Your goal: Find the line containing "relocated: avión/negro [584, 499]" in the entries below. Restate it and each line after it, word for word, up to and including the line containing "exchanged: destornillador/verde [209, 668]".

Material for this exercise:
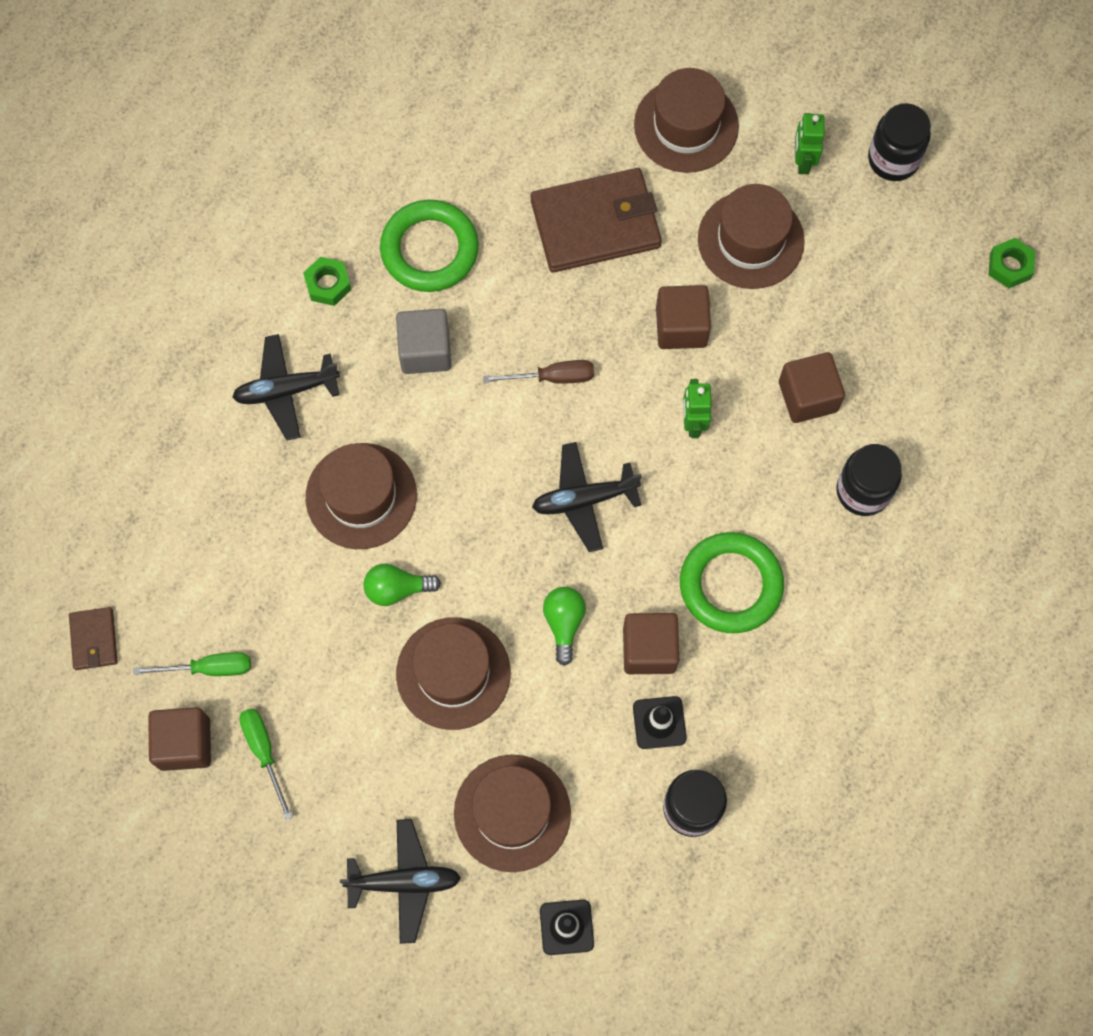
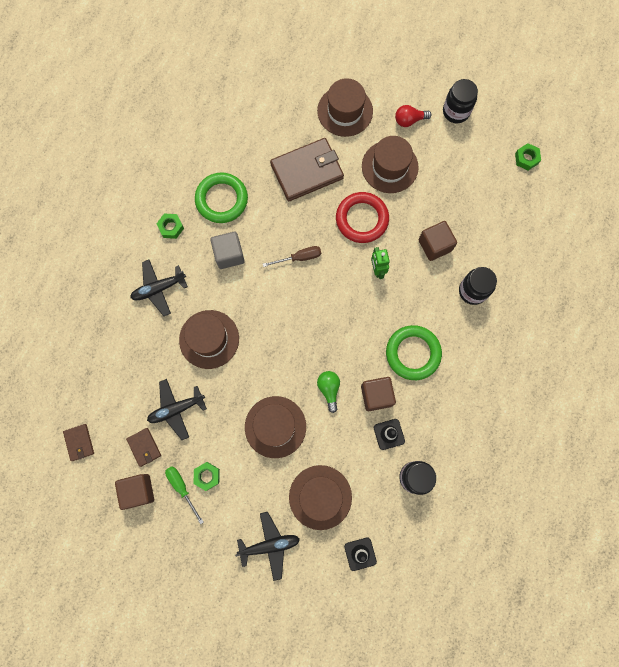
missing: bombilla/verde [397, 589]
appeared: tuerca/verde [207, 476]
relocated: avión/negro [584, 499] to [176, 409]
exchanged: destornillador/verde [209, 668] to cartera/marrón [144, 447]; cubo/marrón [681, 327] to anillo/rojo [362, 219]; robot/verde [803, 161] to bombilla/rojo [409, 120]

* * *

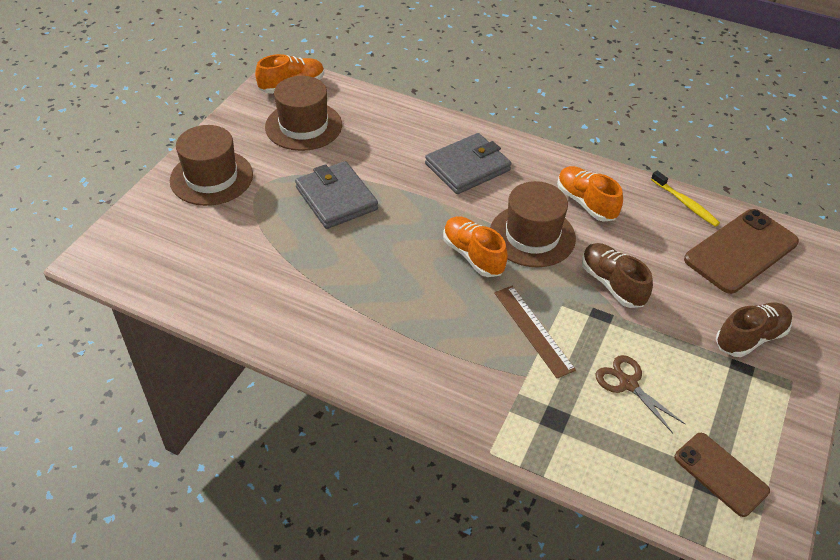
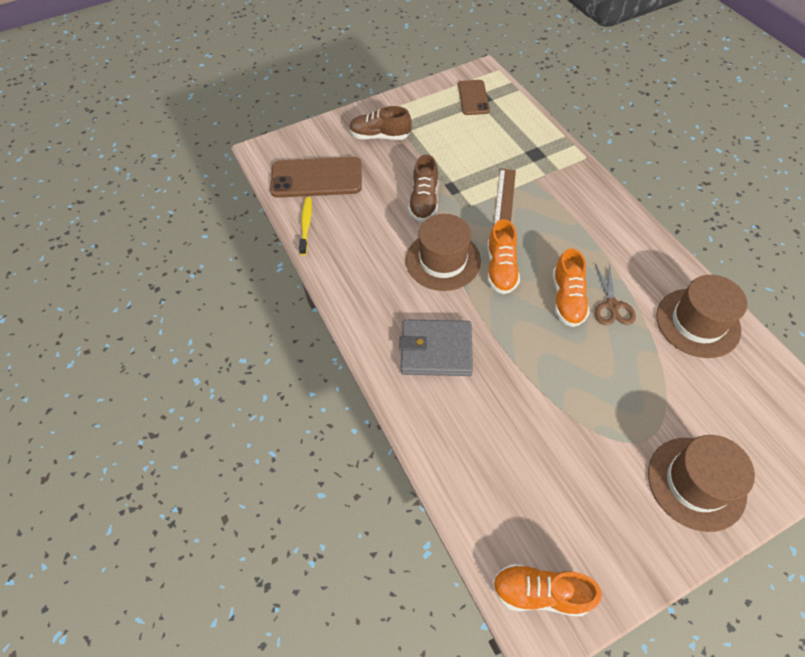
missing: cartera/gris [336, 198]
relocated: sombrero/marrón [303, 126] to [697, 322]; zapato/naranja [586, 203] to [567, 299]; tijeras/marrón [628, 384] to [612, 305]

Task output:
relocated: avión/negro [584, 499] to [176, 409]
exchanged: destornillador/verde [209, 668] to cartera/marrón [144, 447]; cubo/marrón [681, 327] to anillo/rojo [362, 219]; robot/verde [803, 161] to bombilla/rojo [409, 120]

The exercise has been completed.